▶ YOUR INSTRUCTIONS: Stop at the line containing "C3: 220nF (GND, n14) -> 220nF (+9V, GND)": every line of the listing from the first up to that one must be set down exactly.

▶ GIVEN INFORMATION:
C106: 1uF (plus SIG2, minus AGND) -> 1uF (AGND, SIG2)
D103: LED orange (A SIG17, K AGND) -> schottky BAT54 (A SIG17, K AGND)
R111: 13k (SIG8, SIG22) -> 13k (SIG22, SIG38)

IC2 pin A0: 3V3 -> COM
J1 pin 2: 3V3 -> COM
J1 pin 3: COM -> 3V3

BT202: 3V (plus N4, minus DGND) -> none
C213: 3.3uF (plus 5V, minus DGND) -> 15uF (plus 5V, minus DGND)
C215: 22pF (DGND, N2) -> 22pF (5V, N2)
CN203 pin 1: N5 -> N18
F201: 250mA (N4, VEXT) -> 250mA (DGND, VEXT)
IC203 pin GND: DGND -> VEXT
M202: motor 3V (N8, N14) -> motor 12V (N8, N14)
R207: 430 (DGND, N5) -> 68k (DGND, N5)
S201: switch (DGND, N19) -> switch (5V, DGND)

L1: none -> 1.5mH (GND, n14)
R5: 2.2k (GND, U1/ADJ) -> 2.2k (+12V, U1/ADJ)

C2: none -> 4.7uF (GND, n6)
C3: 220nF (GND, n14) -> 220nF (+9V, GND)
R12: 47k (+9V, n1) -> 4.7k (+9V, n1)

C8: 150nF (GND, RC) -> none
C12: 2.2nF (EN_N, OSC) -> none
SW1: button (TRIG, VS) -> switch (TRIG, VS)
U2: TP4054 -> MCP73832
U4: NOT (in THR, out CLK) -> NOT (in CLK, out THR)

▶ RESULT:
C106: 1uF (plus SIG2, minus AGND) -> 1uF (AGND, SIG2)
D103: LED orange (A SIG17, K AGND) -> schottky BAT54 (A SIG17, K AGND)
R111: 13k (SIG8, SIG22) -> 13k (SIG22, SIG38)

IC2 pin A0: 3V3 -> COM
J1 pin 2: 3V3 -> COM
J1 pin 3: COM -> 3V3

BT202: 3V (plus N4, minus DGND) -> none
C213: 3.3uF (plus 5V, minus DGND) -> 15uF (plus 5V, minus DGND)
C215: 22pF (DGND, N2) -> 22pF (5V, N2)
CN203 pin 1: N5 -> N18
F201: 250mA (N4, VEXT) -> 250mA (DGND, VEXT)
IC203 pin GND: DGND -> VEXT
M202: motor 3V (N8, N14) -> motor 12V (N8, N14)
R207: 430 (DGND, N5) -> 68k (DGND, N5)
S201: switch (DGND, N19) -> switch (5V, DGND)

L1: none -> 1.5mH (GND, n14)
R5: 2.2k (GND, U1/ADJ) -> 2.2k (+12V, U1/ADJ)

C2: none -> 4.7uF (GND, n6)
C3: 220nF (GND, n14) -> 220nF (+9V, GND)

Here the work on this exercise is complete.